### Scene change data:

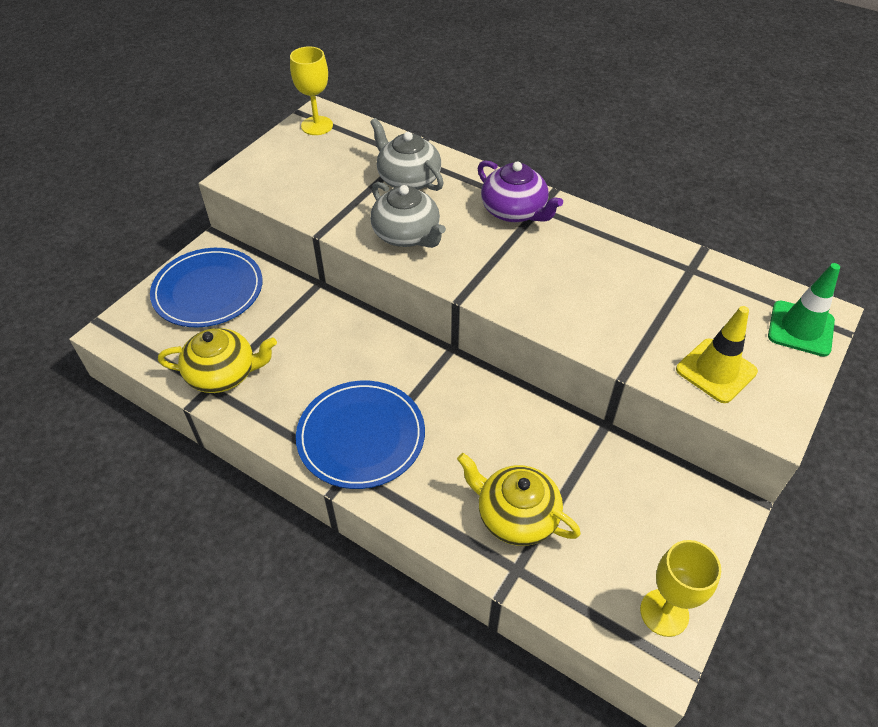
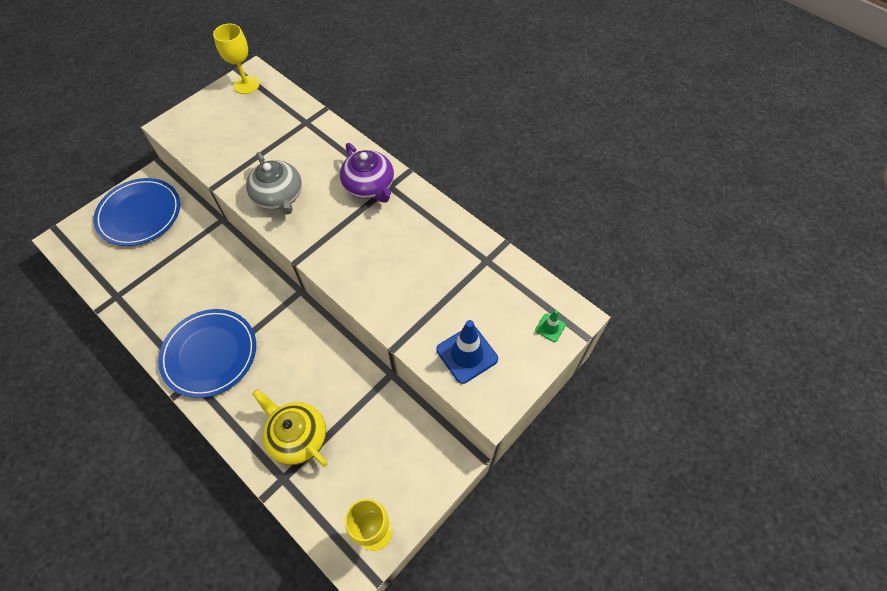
camera: 10 degrees right, 10 degrees up
(223, 374) = (129, 286): yellow teapot -> none
(408, 179) = (298, 145): grey teapot -> none
(716, 371) = (467, 354): yellow traffic cone -> blue traffic cone
(800, 328) = (550, 327): green traffic cone -> green traffic cone, size x0.52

### What is expected:
Examine the records above and state the number of lines that include "traffic", with no further text.

### Task response:
2